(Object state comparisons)
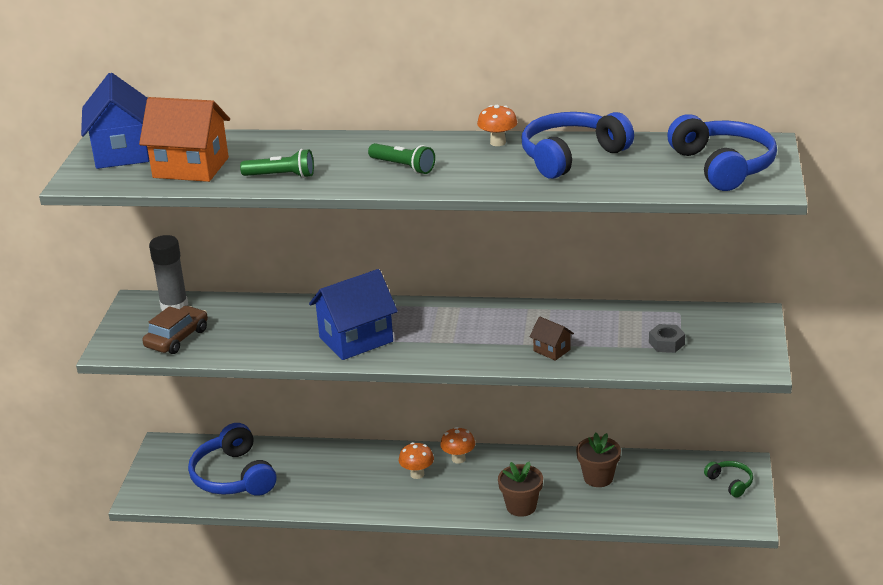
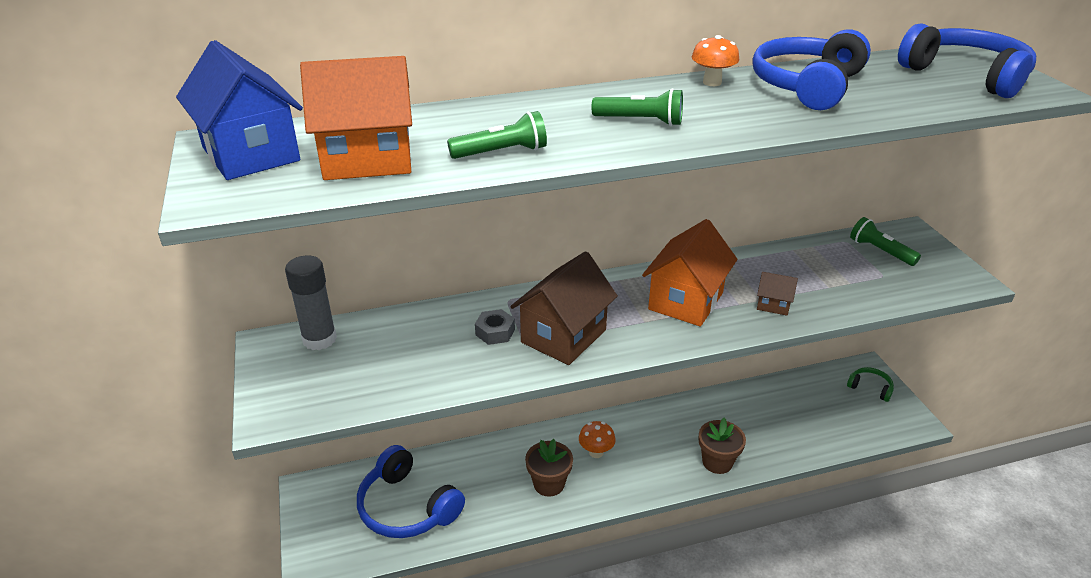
camera: 25 degrees left, 5 degrees up
(177, 338) = (349, 381): brown car -> none
(356, 339) = (563, 336): blue house -> brown house
(458, 459) = (623, 425): orange mushroom -> none
(479, 333) = (686, 301): none -> orange house
(598, 478) = (761, 412): brown flower pot -> brown flower pot (549, 484)
(666, 343) = (868, 274): grey nut -> grey nut (495, 332)
(702, 326) = (880, 251): none -> green flashlight

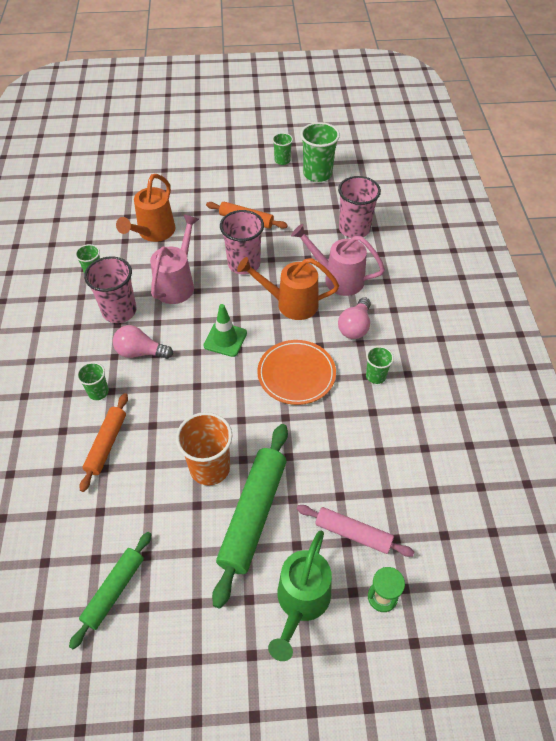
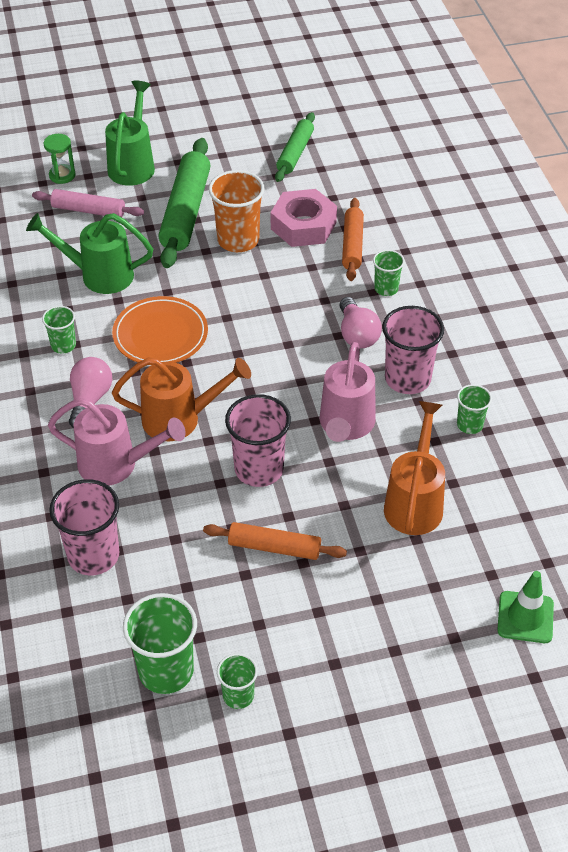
camera: 170 degrees right, 5 degrees down
(140, 352) = (357, 334): pink light bulb -> pink light bulb turned 75 degrees clockwise
(142, 476) = (303, 225): none -> pink nut
(225, 339) = (257, 362): green traffic cone -> green traffic cone (525, 617)
(344, 445) = (99, 275): none -> green watering can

• _INSTRUCTIONS FOR THE TASK_:
From the line holding "camera: 170 degrees right, 5 degrees down" to the final line of the data, output each line exactly and nothing more.

• _TASK RESULT_:
camera: 170 degrees right, 5 degrees down
(140, 352) = (357, 334): pink light bulb -> pink light bulb turned 75 degrees clockwise
(142, 476) = (303, 225): none -> pink nut
(225, 339) = (257, 362): green traffic cone -> green traffic cone (525, 617)
(344, 445) = (99, 275): none -> green watering can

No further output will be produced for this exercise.